## Task item:
Transcribe exactly the lines from the one containing "SONAR1 pin TRIG: D13 -> A1" through the end of the data, both included. Leave out pictures.

*** Opening Supplied data ***

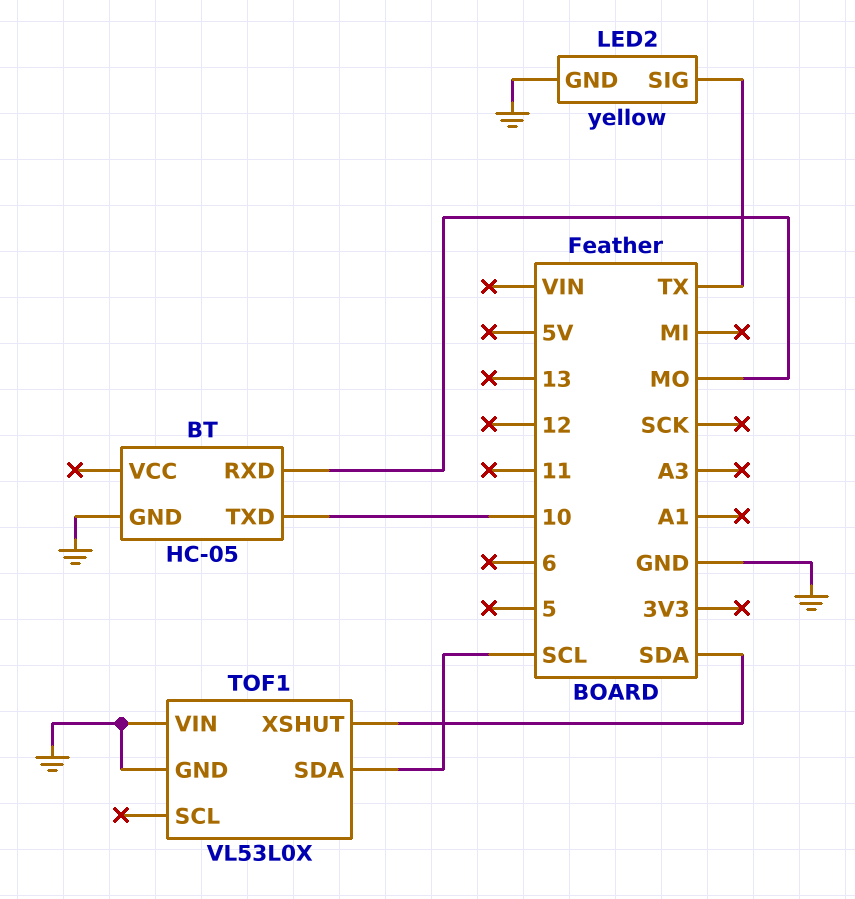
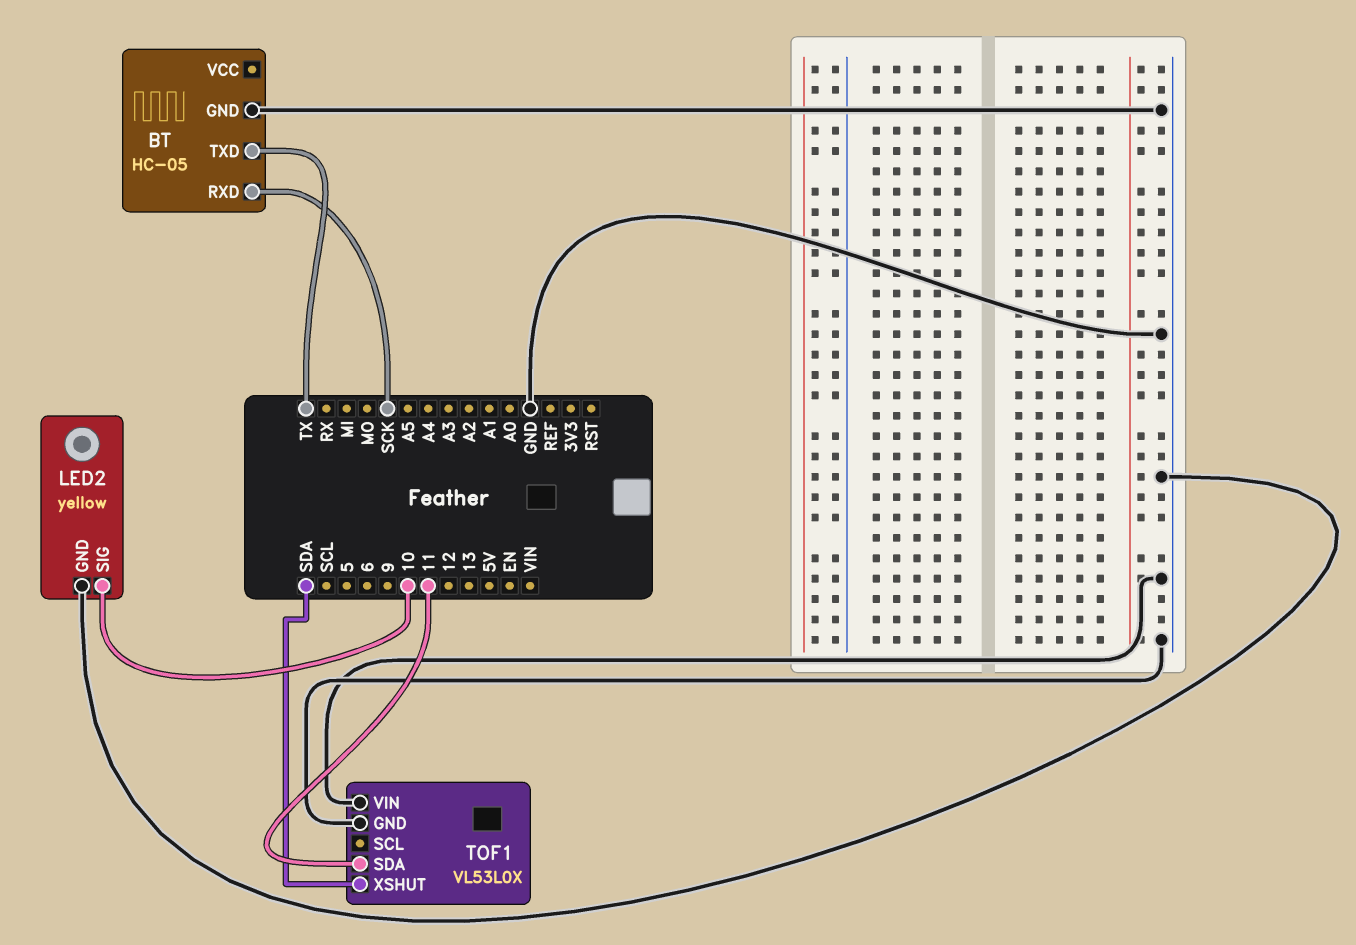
BT pin RXD: MO -> SCK
BT pin TXD: 10 -> TX
LED2 pin SIG: TX -> 10
TOF1 pin SDA: SCL -> 11

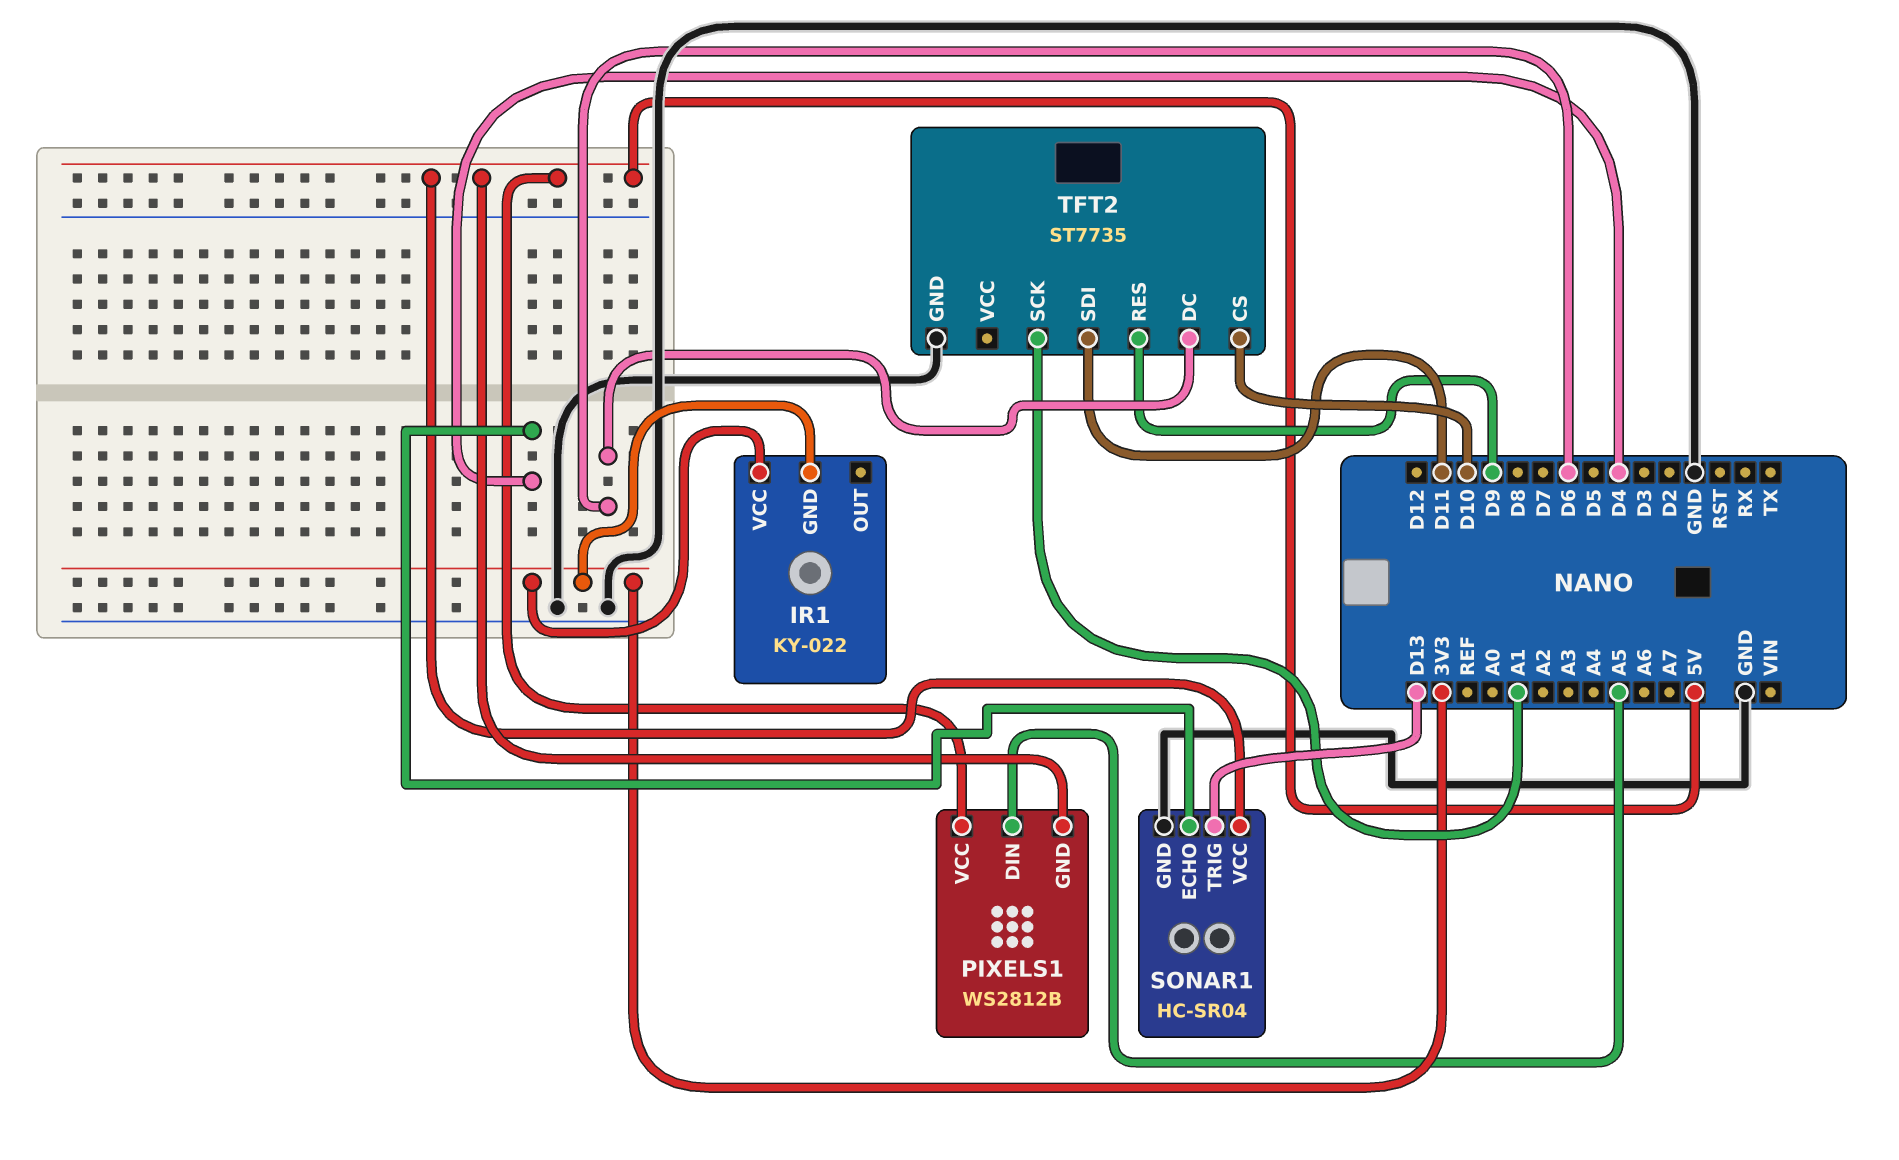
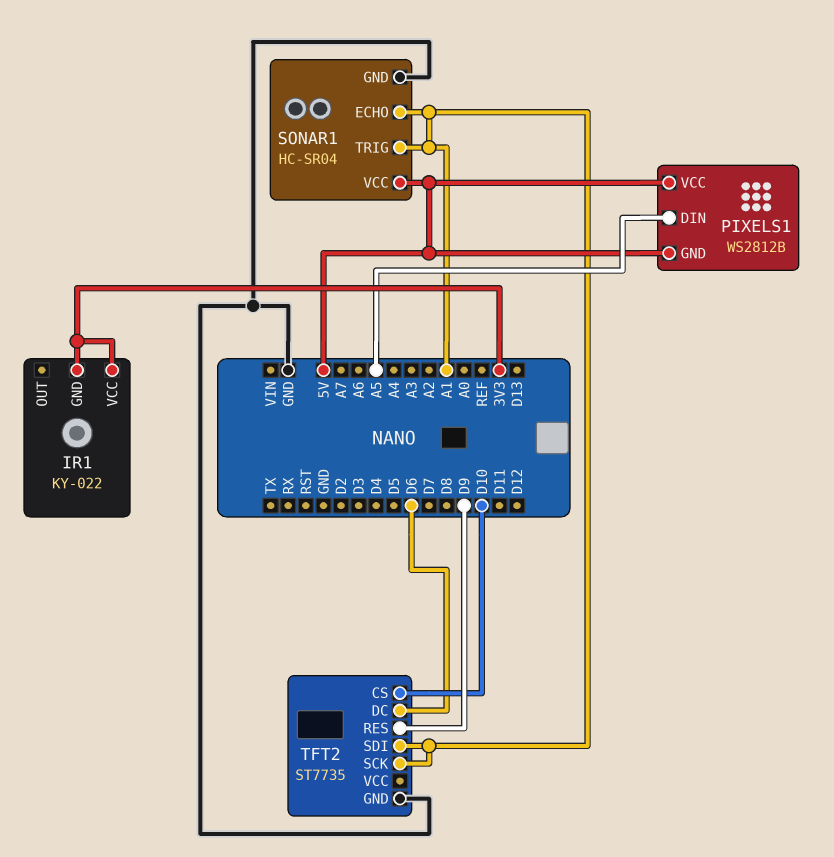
SONAR1 pin ECHO: D4 -> A1
SONAR1 pin TRIG: D13 -> A1
TFT2 pin SDI: D11 -> A1

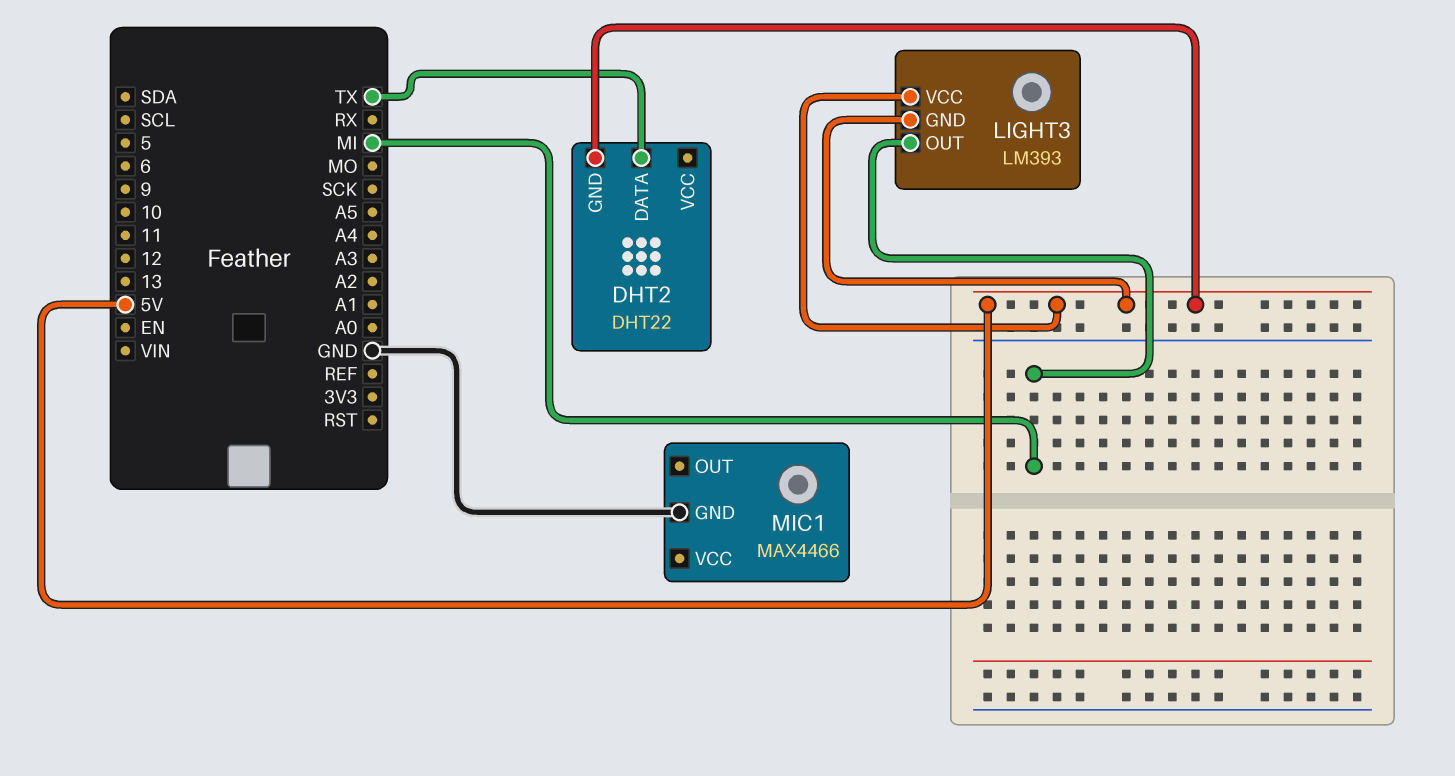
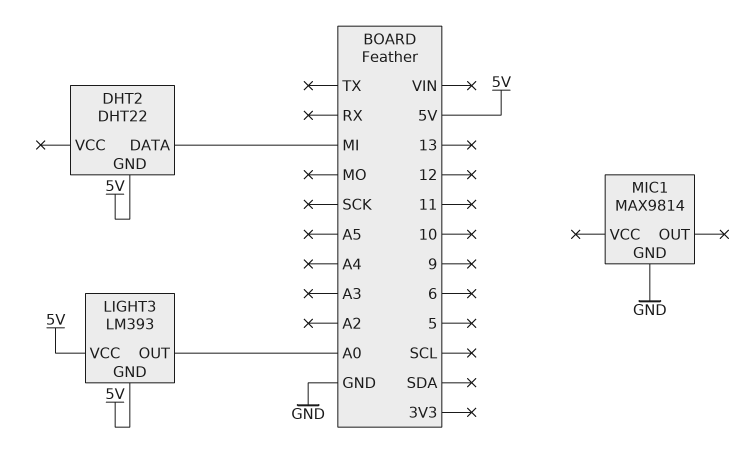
DHT2 pin DATA: TX -> MI
LIGHT3 pin OUT: MI -> A0
MIC1: MAX4466 -> MAX9814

*** Closing Supplied data ***

## Output of the task:
SONAR1 pin TRIG: D13 -> A1
TFT2 pin SDI: D11 -> A1

DHT2 pin DATA: TX -> MI
LIGHT3 pin OUT: MI -> A0
MIC1: MAX4466 -> MAX9814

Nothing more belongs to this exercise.